::: Data shown

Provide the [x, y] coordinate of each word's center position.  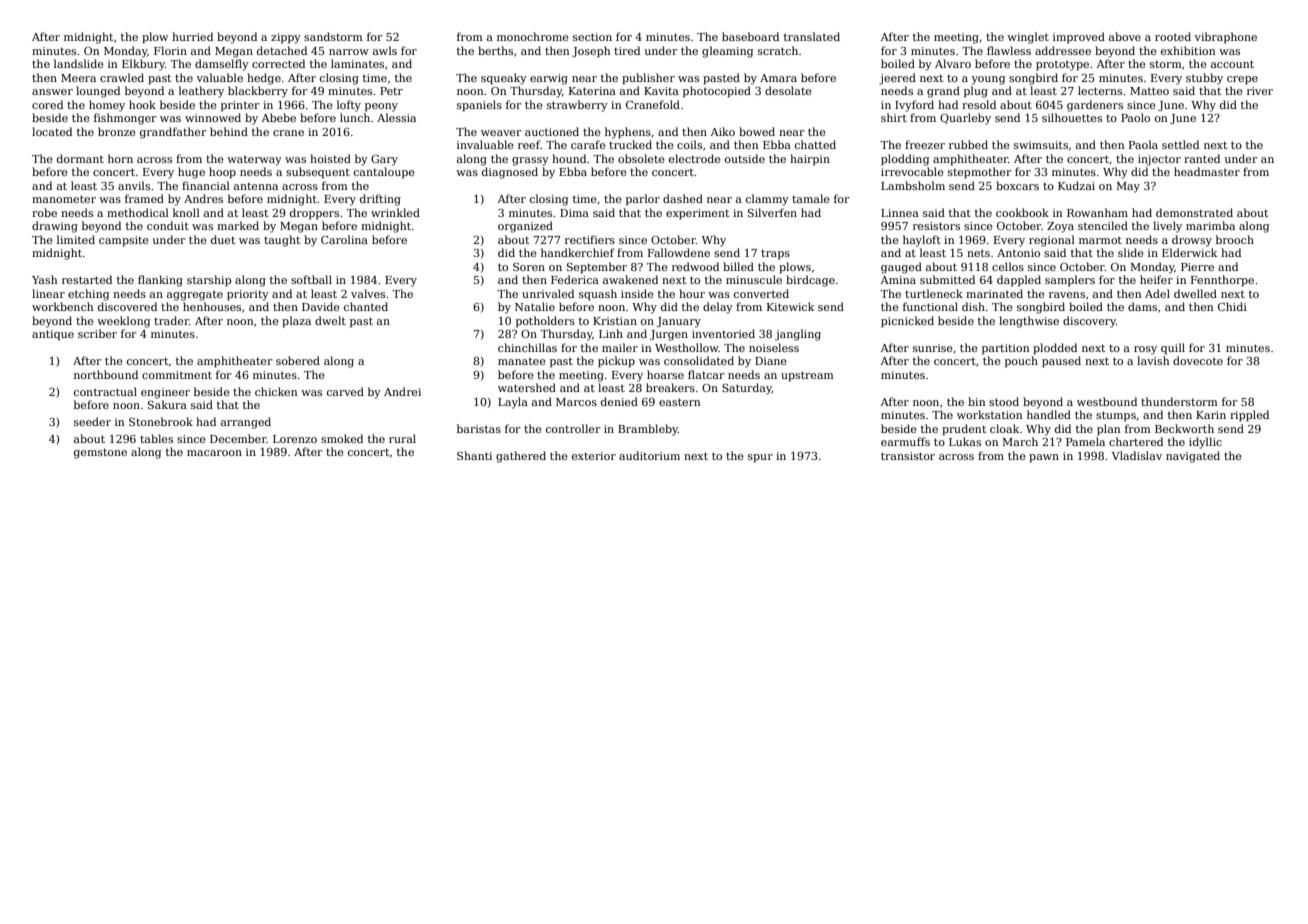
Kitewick [790, 306]
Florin [170, 50]
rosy [1145, 350]
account [1232, 64]
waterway [254, 161]
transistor [908, 456]
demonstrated [1194, 212]
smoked [342, 438]
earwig [549, 79]
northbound [106, 374]
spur [760, 458]
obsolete [641, 158]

::::::

Exercise:
Rewrite the rows above as a Markdown table with the columns "No." and "Text", numbering each non-blank line and skipping blank lines. Include every line of the rows and leave the picture out.

Answer in full:
| No. | Text |
|---|---|
| 1 | Provide the [x, y] coordinate of each word's center position.   |
| 2 | Kitewick [790, 306] |
| 3 | Florin [170, 50] |
| 4 | rosy [1145, 350] |
| 5 | account [1232, 64] |
| 6 | waterway [254, 161] |
| 7 | transistor [908, 456] |
| 8 | demonstrated [1194, 212] |
| 9 | smoked [342, 438] |
| 10 | earwig [549, 79] |
| 11 | northbound [106, 374] |
| 12 | spur [760, 458] |
| 13 | obsolete [641, 158] |